Object change descriptions:
---*---

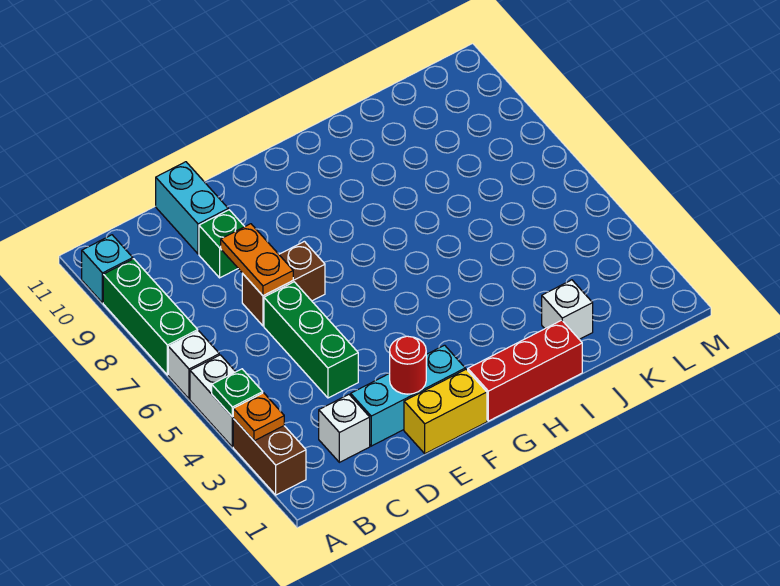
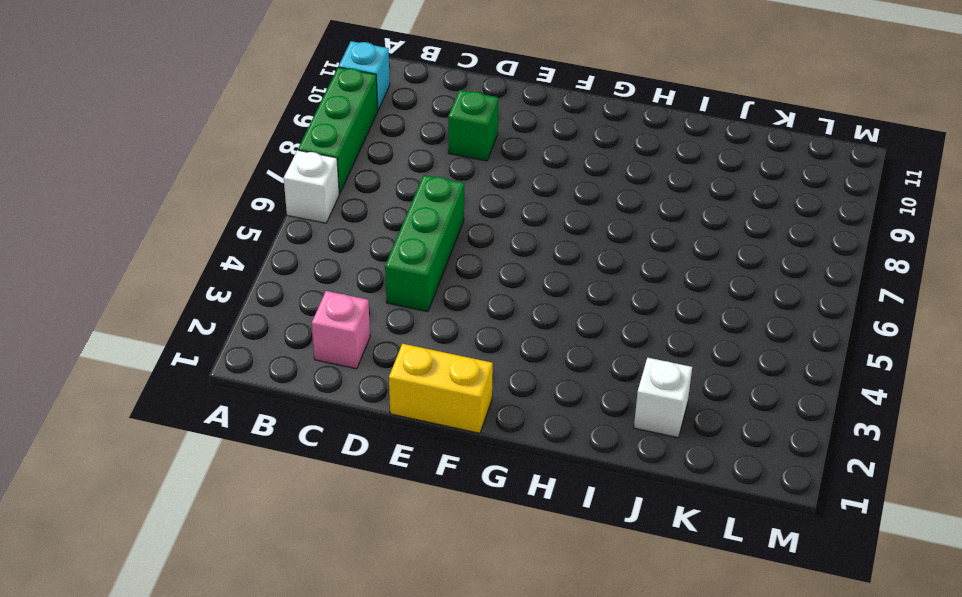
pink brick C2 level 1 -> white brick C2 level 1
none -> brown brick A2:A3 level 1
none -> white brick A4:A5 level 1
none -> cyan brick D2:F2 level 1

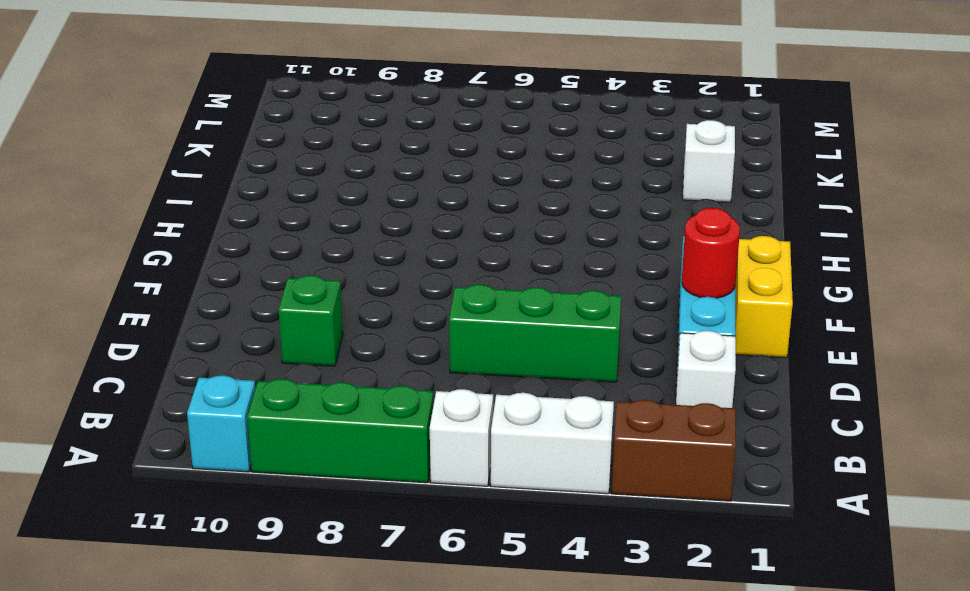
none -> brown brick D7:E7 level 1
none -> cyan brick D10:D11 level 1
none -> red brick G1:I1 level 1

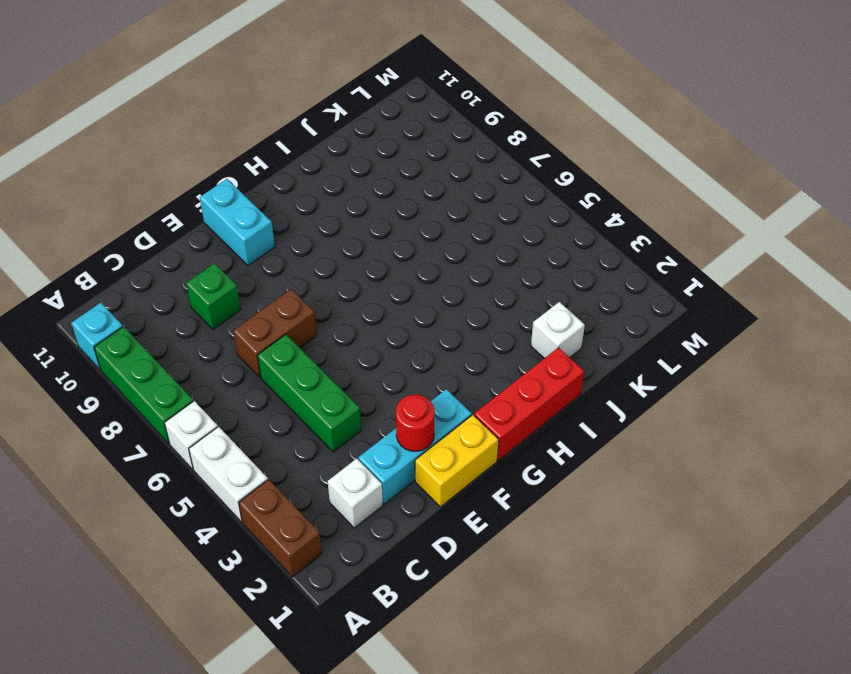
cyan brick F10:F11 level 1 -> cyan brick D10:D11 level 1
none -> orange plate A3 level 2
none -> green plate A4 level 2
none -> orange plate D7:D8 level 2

---*---

» **Exercise description**
What is needed is a verbatim transcription of the records, minus the pictures.

» **Your solution**
pink brick C2 level 1 -> white brick C2 level 1
none -> brown brick A2:A3 level 1
none -> white brick A4:A5 level 1
none -> cyan brick D2:F2 level 1

none -> brown brick D7:E7 level 1
none -> cyan brick D10:D11 level 1
none -> red brick G1:I1 level 1

cyan brick F10:F11 level 1 -> cyan brick D10:D11 level 1
none -> orange plate A3 level 2
none -> green plate A4 level 2
none -> orange plate D7:D8 level 2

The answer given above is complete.